> [Task requirements]: Return each line of the listing that follows in which the string "light" can be found.

> [Data excerpt]:
+++++

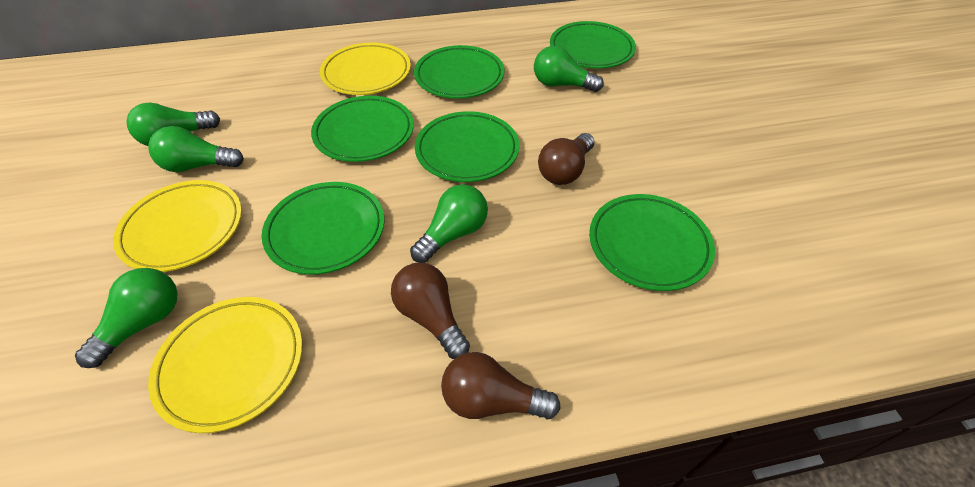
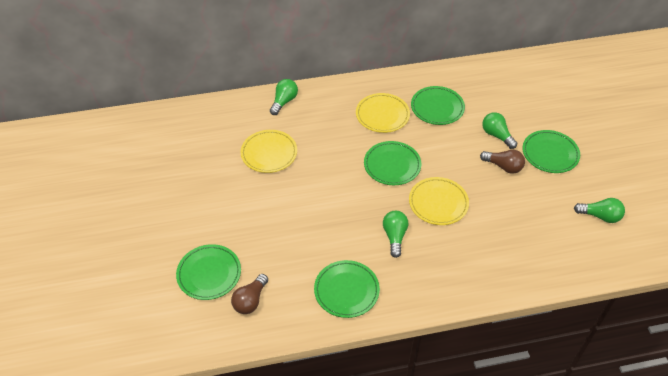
brown light bulb: 3 -> 2
green light bulb: 5 -> 4
green plate: 6 -> 5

+++++

> [Result of this task]:
brown light bulb: 3 -> 2
green light bulb: 5 -> 4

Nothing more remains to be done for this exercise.